Instructions for the task → Your job is to retype the records exactly while dropping every picture.

Task data →
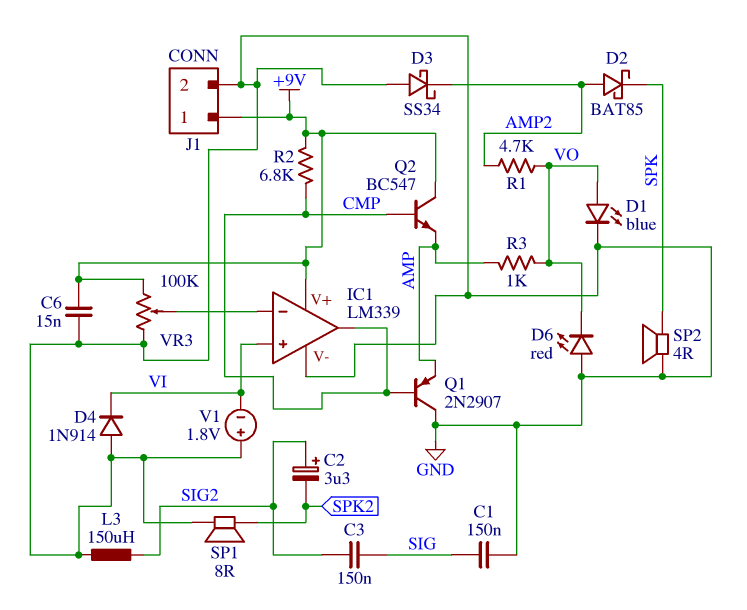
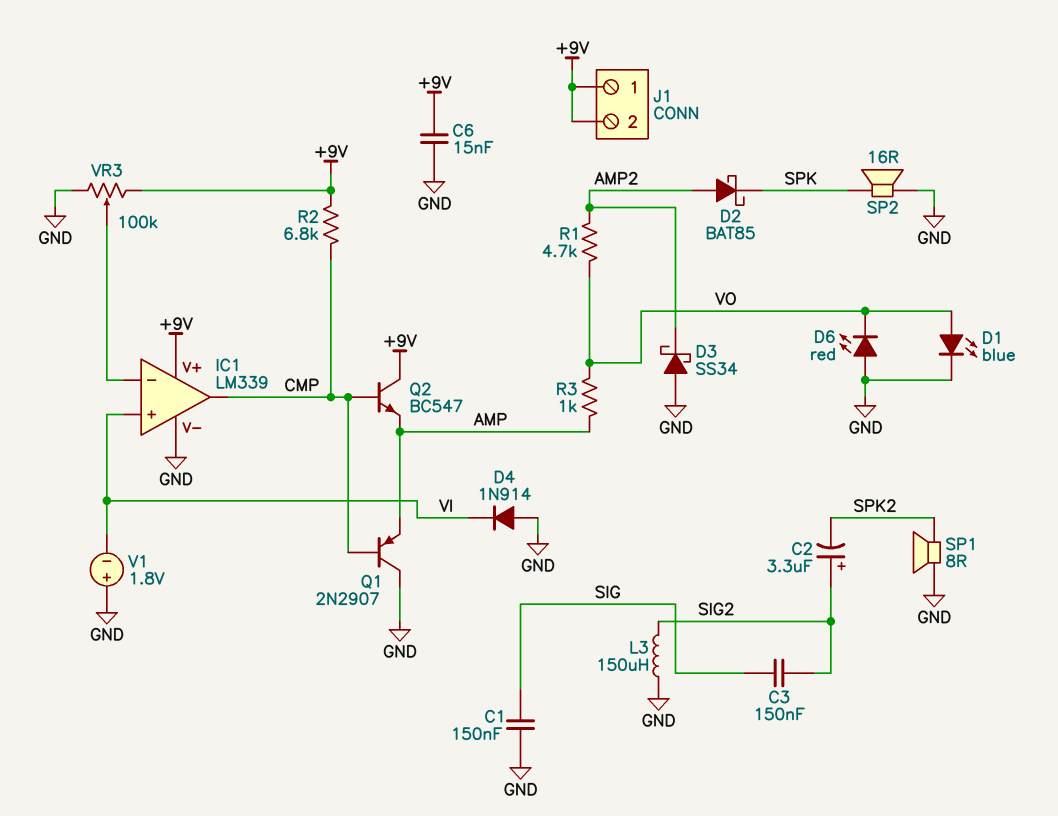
J1 pin 2: GND -> +9V
SP2: speaker 4R (GND, SPK) -> speaker 16R (GND, SPK)

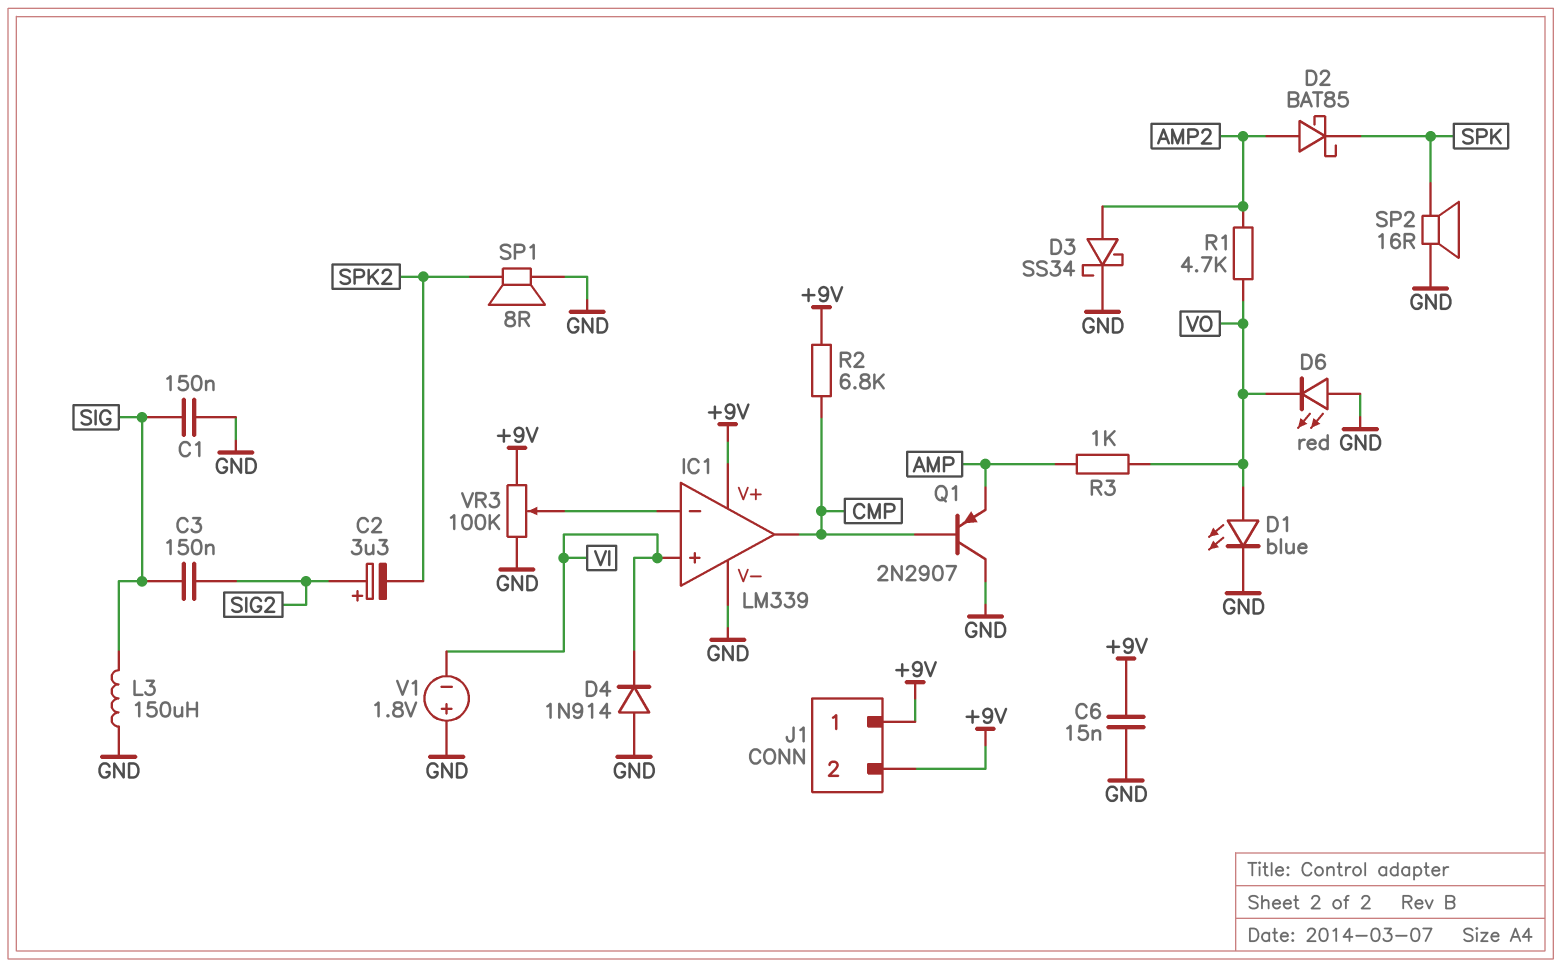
D3: schottky SS34 (A GND, K AMP2) -> schottky SS34 (A AMP2, K GND)
L3: 150uH (GND, SIG2) -> 150uH (GND, SIG)
Q2: NPN BC547 (B CMP, C +9V, E AMP) -> none

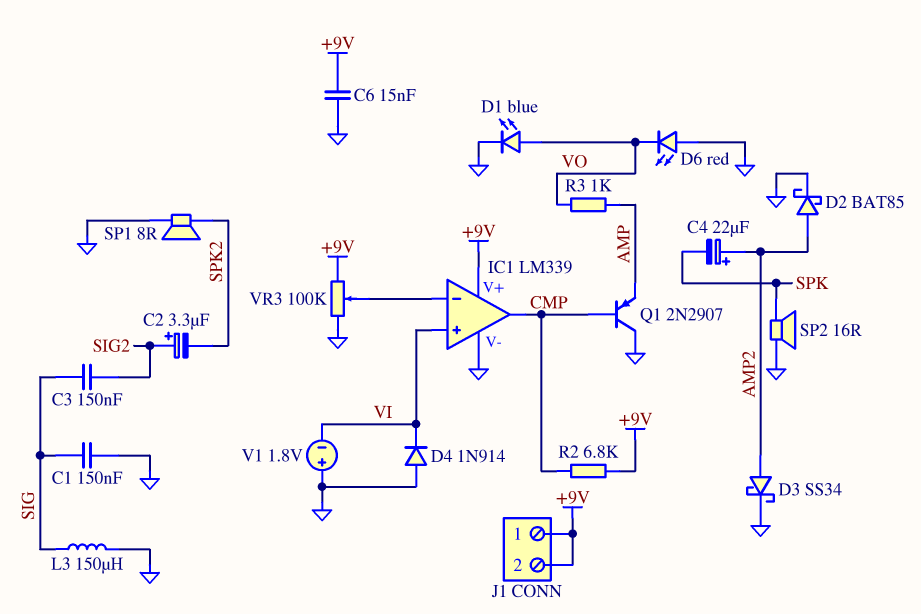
C4: none -> 22uF (plus AMP2, minus SPK)
D2: schottky BAT85 (A AMP2, K SPK) -> schottky BAT85 (A AMP2, K GND)
R1: 4.7k (AMP2, VO) -> none

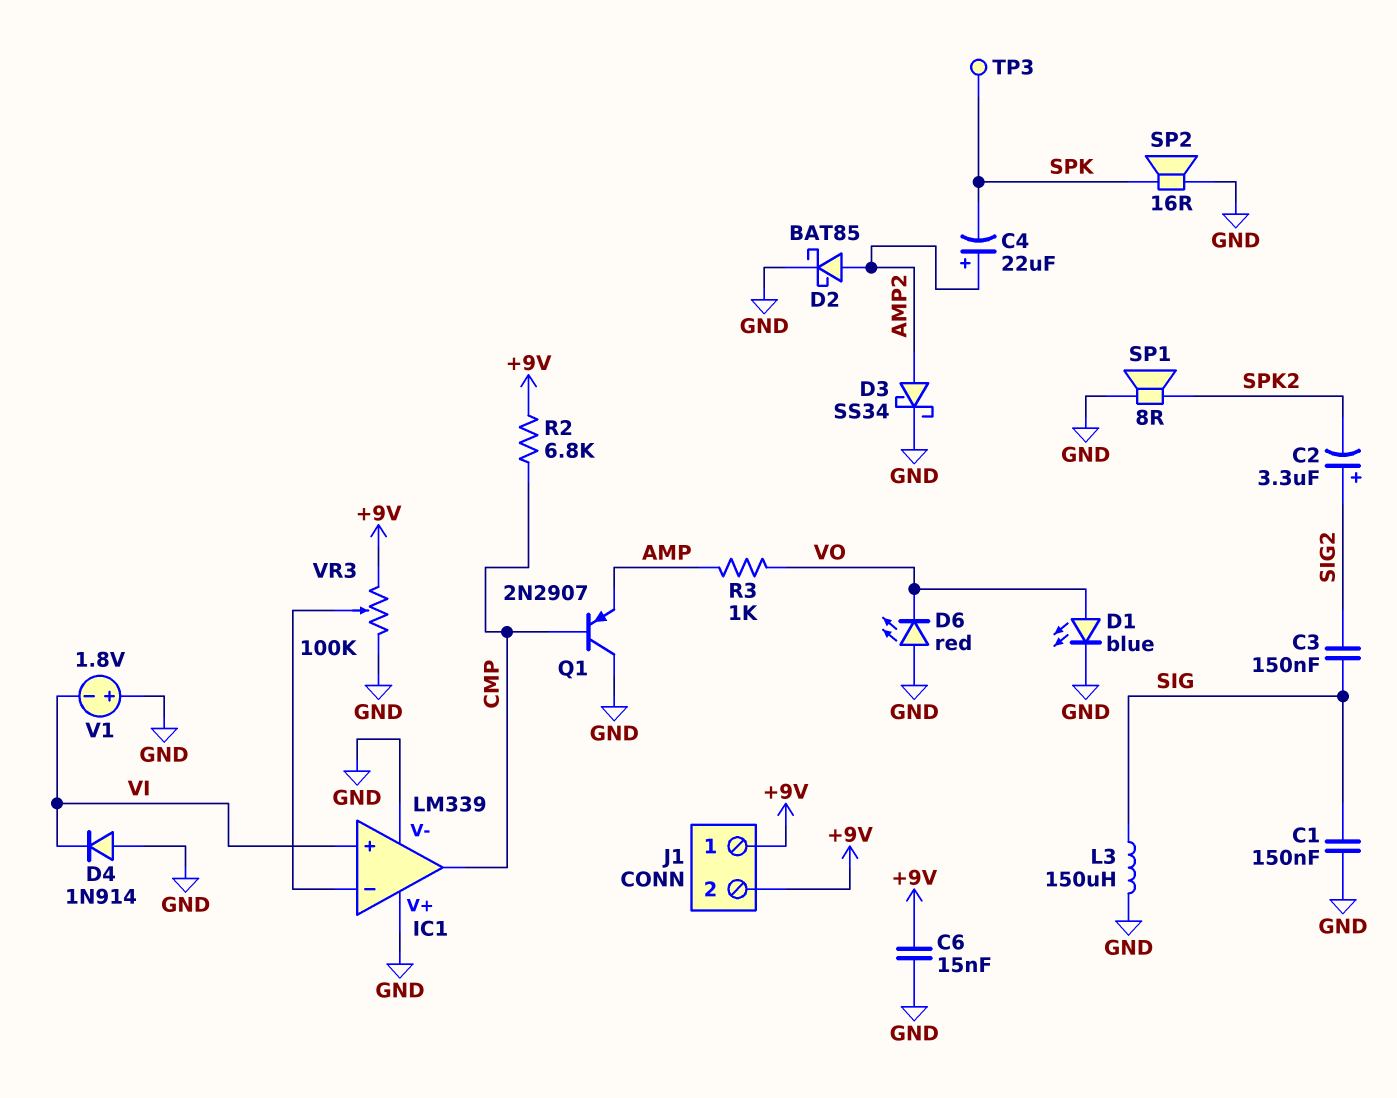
IC1 pin V+: +9V -> GND
TP3: none -> test point (SPK)

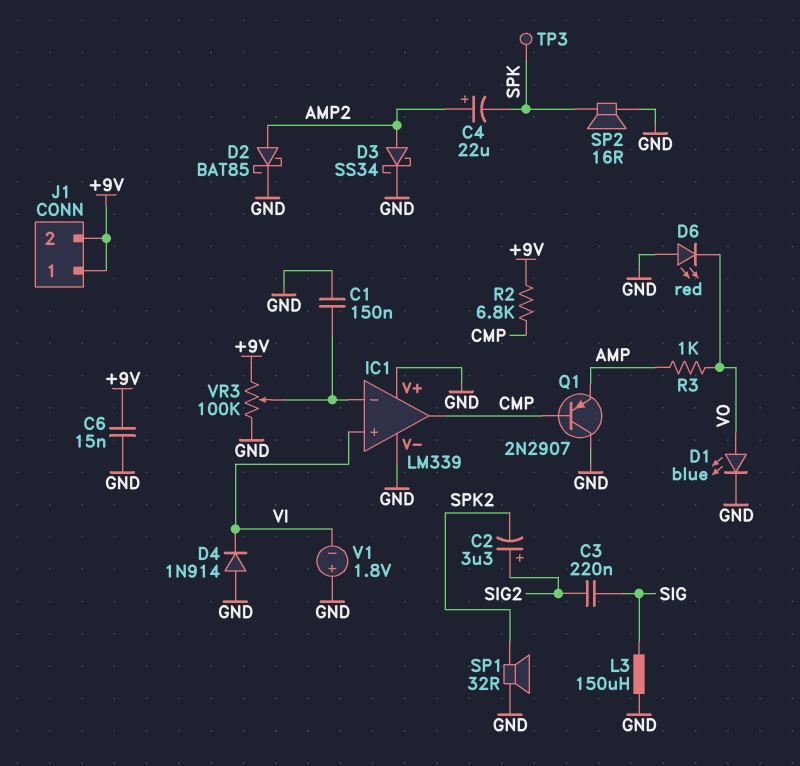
C1: 150nF (GND, SIG) -> 150nF (GND, IC1/in-)
C3: 150nF (SIG, SIG2) -> 220nF (SIG, SIG2)
SP1: speaker 8R (GND, SPK2) -> speaker 32R (GND, SPK2)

Answer for the task →
J1 pin 2: GND -> +9V
SP2: speaker 4R (GND, SPK) -> speaker 16R (GND, SPK)

D3: schottky SS34 (A GND, K AMP2) -> schottky SS34 (A AMP2, K GND)
L3: 150uH (GND, SIG2) -> 150uH (GND, SIG)
Q2: NPN BC547 (B CMP, C +9V, E AMP) -> none

C4: none -> 22uF (plus AMP2, minus SPK)
D2: schottky BAT85 (A AMP2, K SPK) -> schottky BAT85 (A AMP2, K GND)
R1: 4.7k (AMP2, VO) -> none

IC1 pin V+: +9V -> GND
TP3: none -> test point (SPK)

C1: 150nF (GND, SIG) -> 150nF (GND, IC1/in-)
C3: 150nF (SIG, SIG2) -> 220nF (SIG, SIG2)
SP1: speaker 8R (GND, SPK2) -> speaker 32R (GND, SPK2)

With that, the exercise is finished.